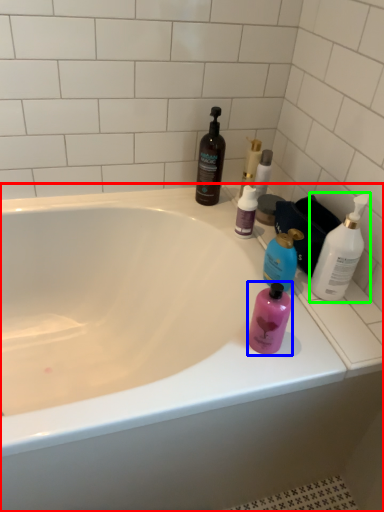
Question: Which object is positioned closest to bathtub (highlighted by a red box)? Select from bottle (highlighted by a blue box) and bottle (highlighted by a green box).

Choices:
 (A) bottle
 (B) bottle

Answer: (A)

• _TASK REQUIREMENTS_:
Rewrite the listing above, replacing every "bottle" with "jar" and leaving everything else unchanged. Leave out the pictures.

• _OUTPUT_:
Question: Which object is positioned closest to bathtub (highlighted by a red box)? Select from jar (highlighted by a blue box) and jar (highlighted by a green box).

Choices:
 (A) jar
 (B) jar

Answer: (A)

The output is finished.